[BRIEF]
A precise copy of the data is required, with every picture left out.

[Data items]
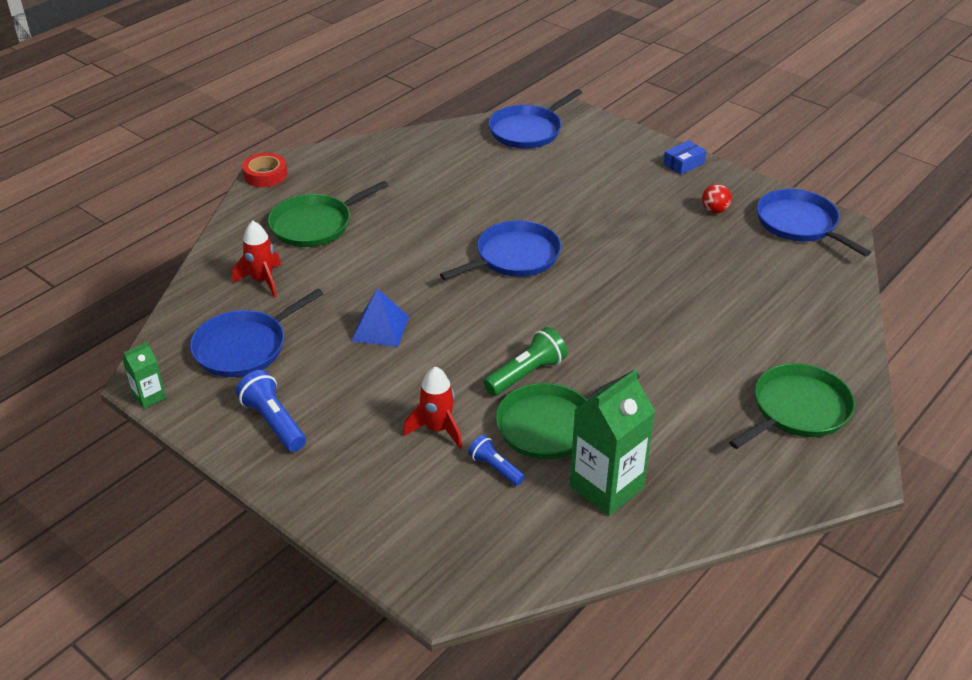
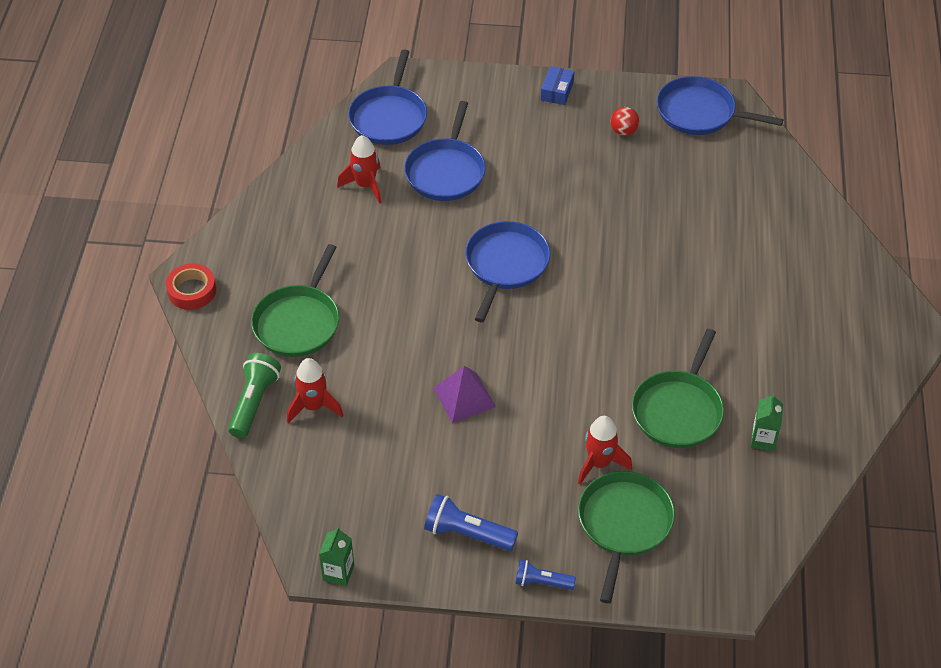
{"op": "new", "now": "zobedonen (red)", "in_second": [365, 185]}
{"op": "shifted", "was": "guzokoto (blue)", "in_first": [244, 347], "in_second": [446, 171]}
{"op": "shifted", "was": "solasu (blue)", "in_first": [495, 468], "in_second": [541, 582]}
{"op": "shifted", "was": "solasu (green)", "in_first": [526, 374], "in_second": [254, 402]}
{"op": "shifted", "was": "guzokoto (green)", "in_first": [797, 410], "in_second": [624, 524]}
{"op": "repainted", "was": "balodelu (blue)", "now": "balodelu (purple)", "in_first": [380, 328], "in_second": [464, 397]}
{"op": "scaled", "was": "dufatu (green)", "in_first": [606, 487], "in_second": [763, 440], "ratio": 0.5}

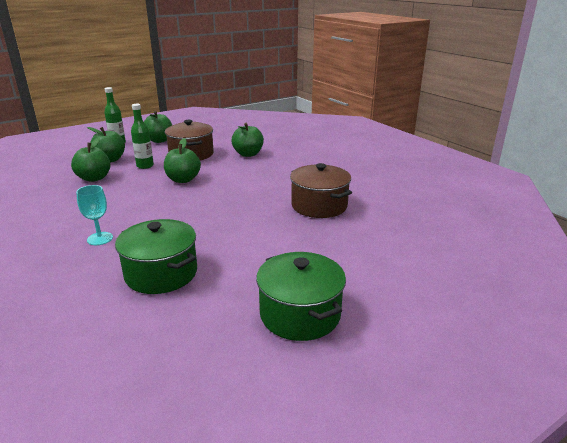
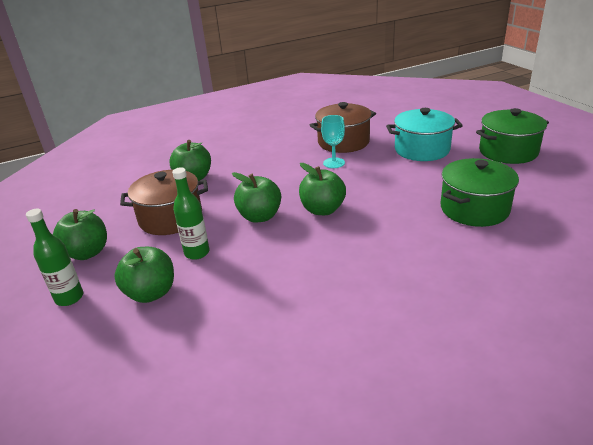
{"op": "new", "now": "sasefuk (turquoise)", "in_second": [422, 149]}
{"op": "shifted", "was": "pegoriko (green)", "in_first": [94, 178], "in_second": [322, 210]}
{"op": "shifted", "was": "dovesak (turquoise)", "in_first": [100, 238], "in_second": [334, 163]}

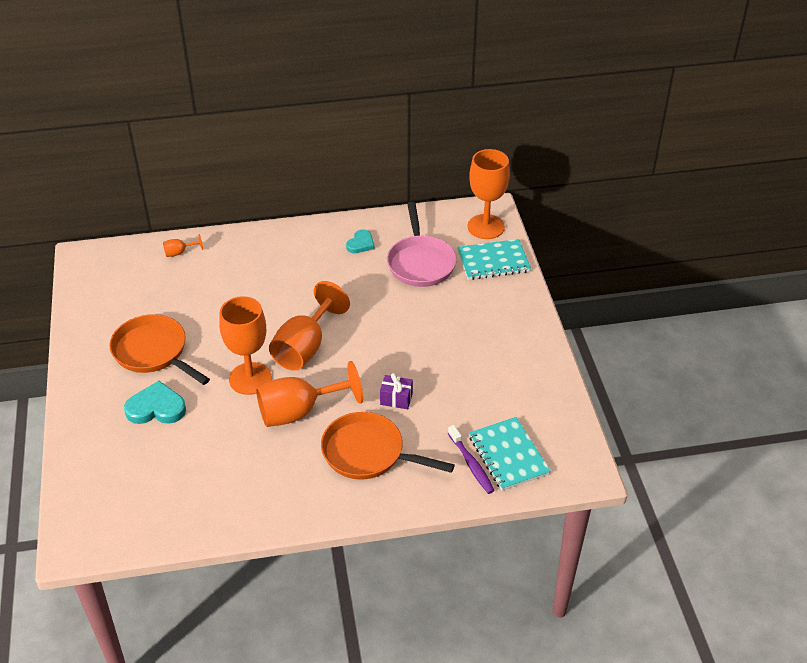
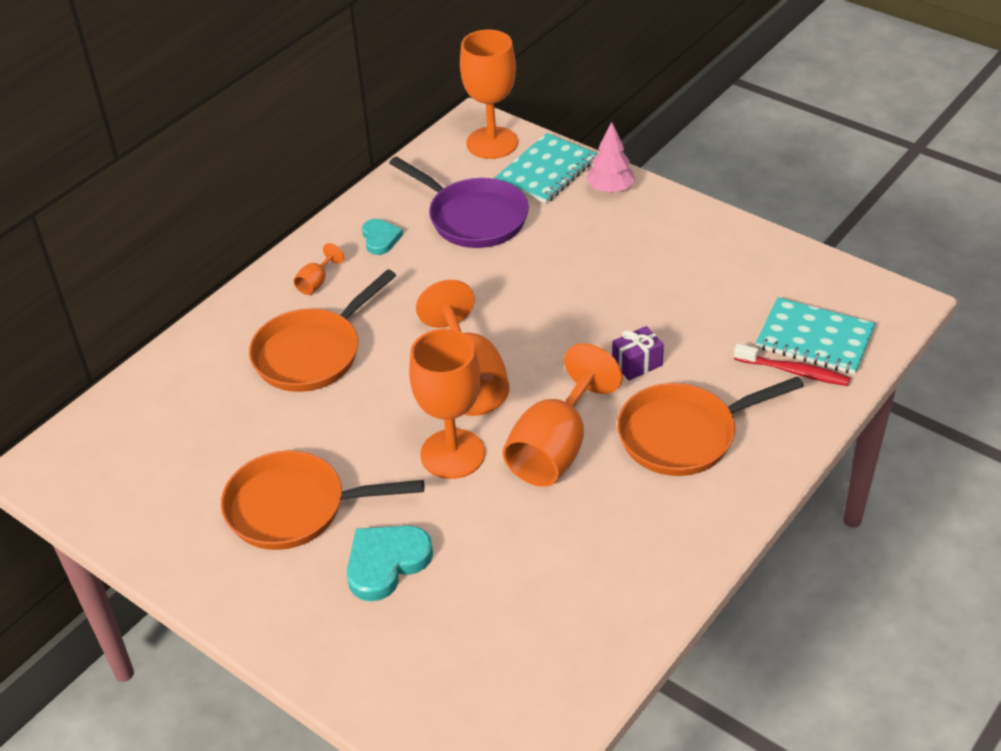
{"op": "new", "now": "guzokoto (orange)", "in_second": [312, 353]}
{"op": "new", "now": "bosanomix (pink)", "in_second": [610, 189]}
{"op": "shifted", "was": "dovesak (orange)", "in_first": [179, 253], "in_second": [316, 282]}
{"op": "repainted", "was": "guzokoto (pink)", "now": "guzokoto (purple)", "in_first": [420, 263], "in_second": [473, 218]}
{"op": "repainted", "was": "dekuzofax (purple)", "now": "dekuzofax (red)", "in_first": [471, 464], "in_second": [794, 372]}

[EXERCISE ANSWER]
{"op": "new", "now": "zobedonen (red)", "in_second": [365, 185]}
{"op": "shifted", "was": "guzokoto (blue)", "in_first": [244, 347], "in_second": [446, 171]}
{"op": "shifted", "was": "solasu (blue)", "in_first": [495, 468], "in_second": [541, 582]}
{"op": "shifted", "was": "solasu (green)", "in_first": [526, 374], "in_second": [254, 402]}
{"op": "shifted", "was": "guzokoto (green)", "in_first": [797, 410], "in_second": [624, 524]}
{"op": "repainted", "was": "balodelu (blue)", "now": "balodelu (purple)", "in_first": [380, 328], "in_second": [464, 397]}
{"op": "scaled", "was": "dufatu (green)", "in_first": [606, 487], "in_second": [763, 440], "ratio": 0.5}

{"op": "new", "now": "sasefuk (turquoise)", "in_second": [422, 149]}
{"op": "shifted", "was": "pegoriko (green)", "in_first": [94, 178], "in_second": [322, 210]}
{"op": "shifted", "was": "dovesak (turquoise)", "in_first": [100, 238], "in_second": [334, 163]}

{"op": "new", "now": "guzokoto (orange)", "in_second": [312, 353]}
{"op": "new", "now": "bosanomix (pink)", "in_second": [610, 189]}
{"op": "shifted", "was": "dovesak (orange)", "in_first": [179, 253], "in_second": [316, 282]}
{"op": "repainted", "was": "guzokoto (pink)", "now": "guzokoto (purple)", "in_first": [420, 263], "in_second": [473, 218]}
{"op": "repainted", "was": "dekuzofax (purple)", "now": "dekuzofax (red)", "in_first": [471, 464], "in_second": [794, 372]}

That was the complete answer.